[How to complete this task]:
Transcribe the lines of the records starting with the one that has "red semicircle: (304, 616)" in it and ending with the last, and transcribe nothing else.

Before and after coordinates

··········

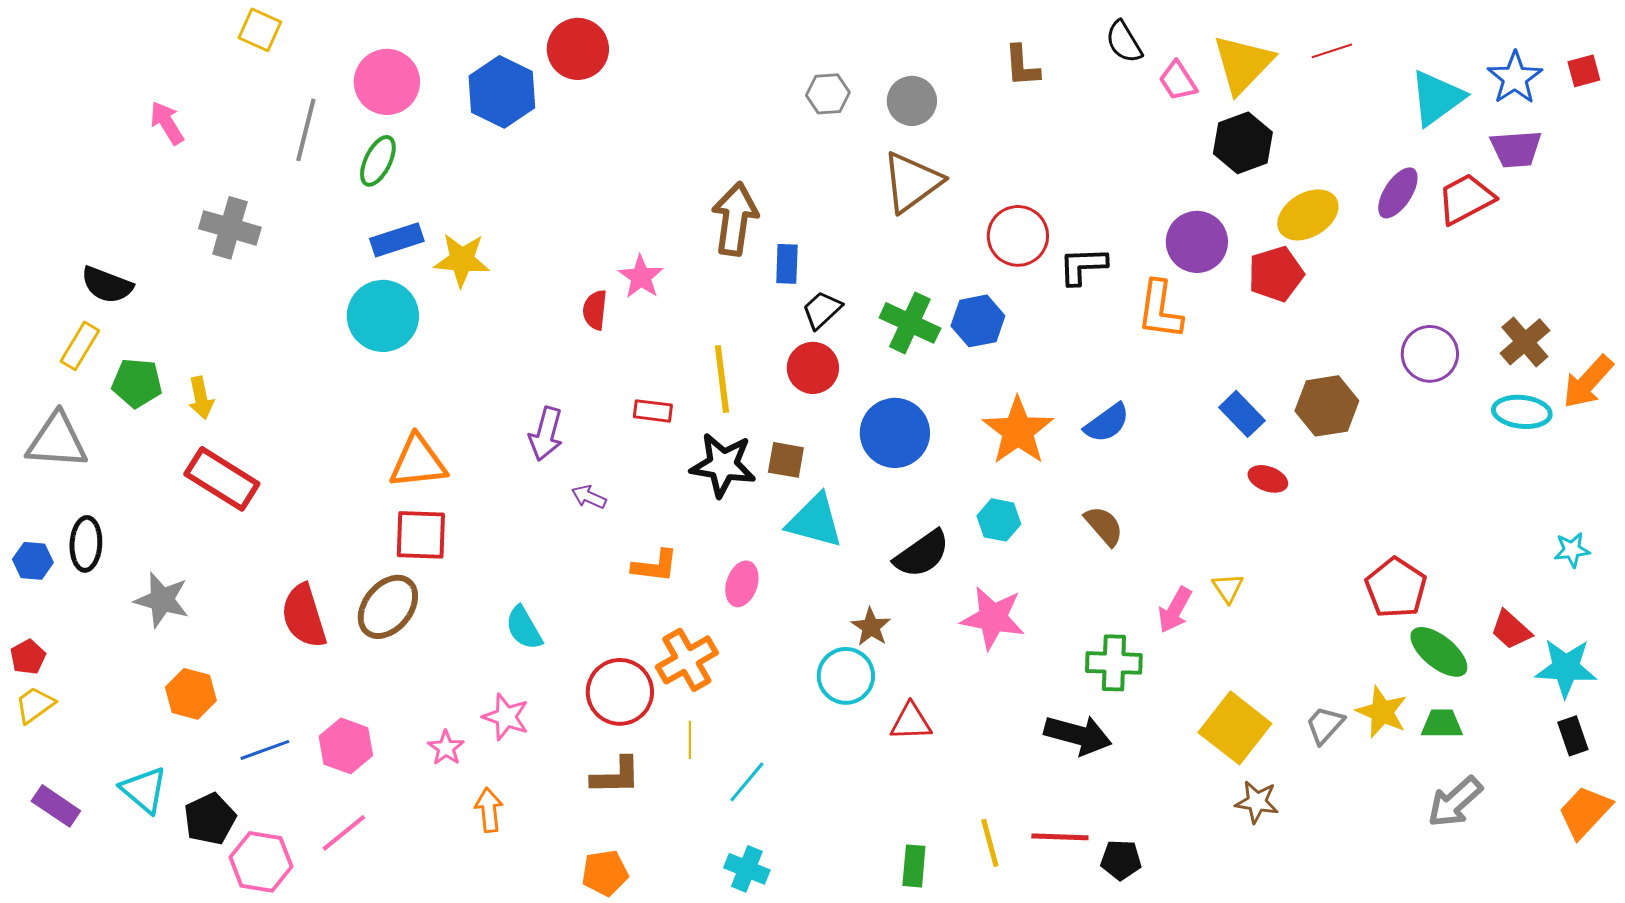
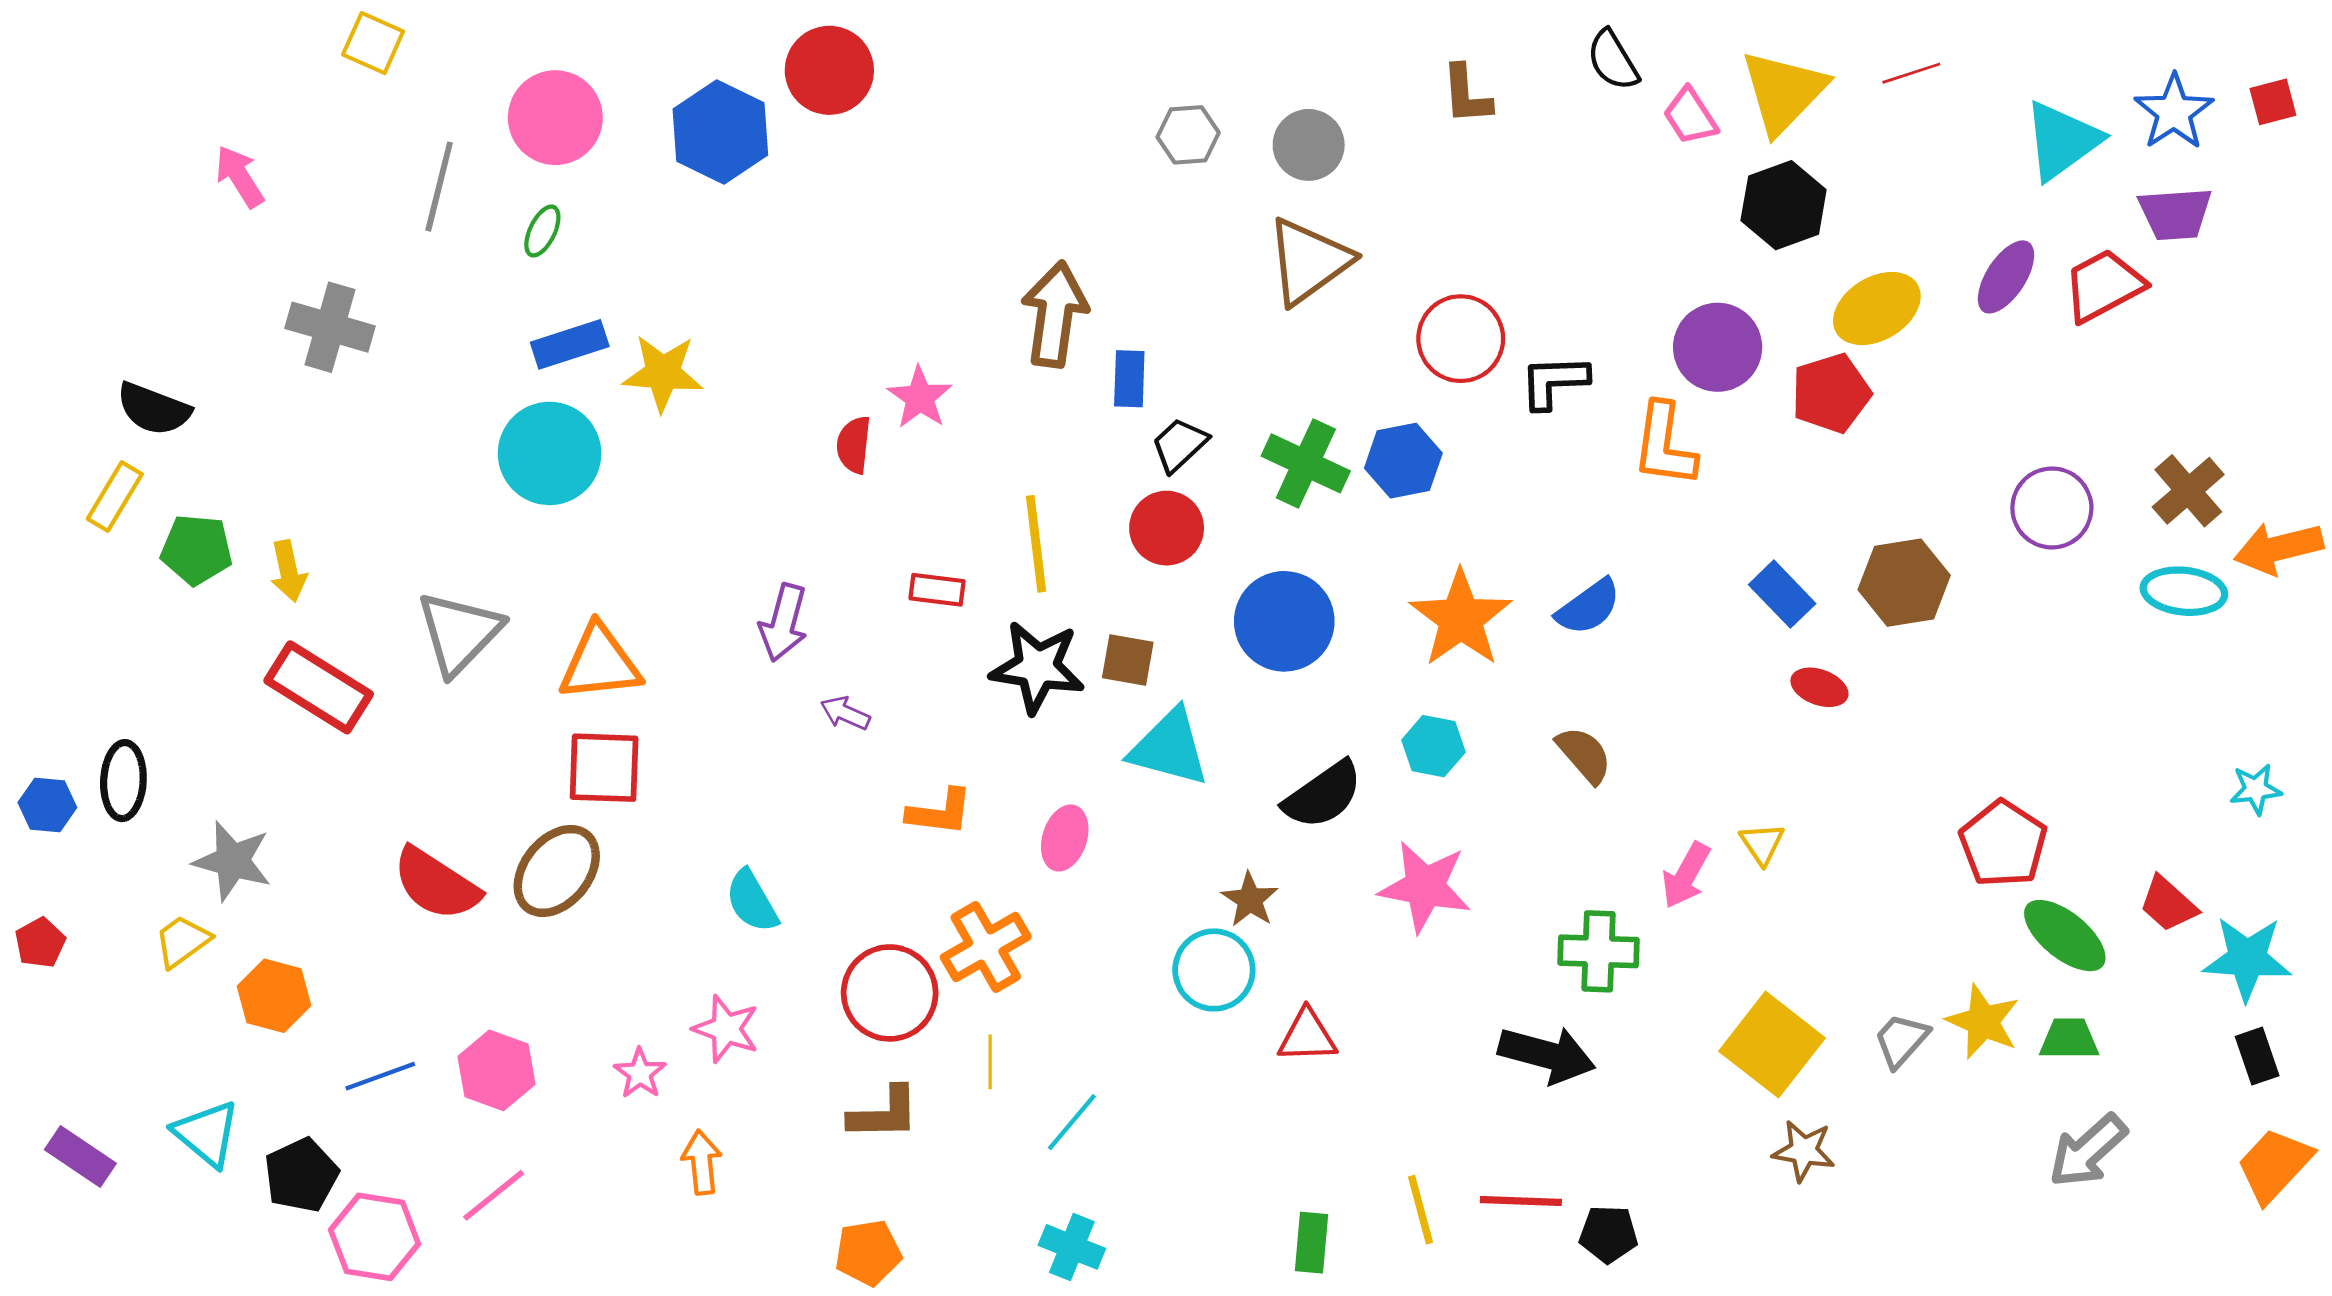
green ellipse: (378, 161) -> (542, 231), size x0.7
orange arrow: (1588, 382) -> (2279, 548), turned 34
gray triangle: (57, 441) -> (459, 633), moved, turned -50
red semicircle: (304, 616) -> (436, 884), turned -40
yellow trapezoid: (35, 705) -> (182, 941), moved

··········

[Solution to this exercise]:
red semicircle: (304, 616) -> (436, 884), turned -40
yellow trapezoid: (35, 705) -> (182, 941), moved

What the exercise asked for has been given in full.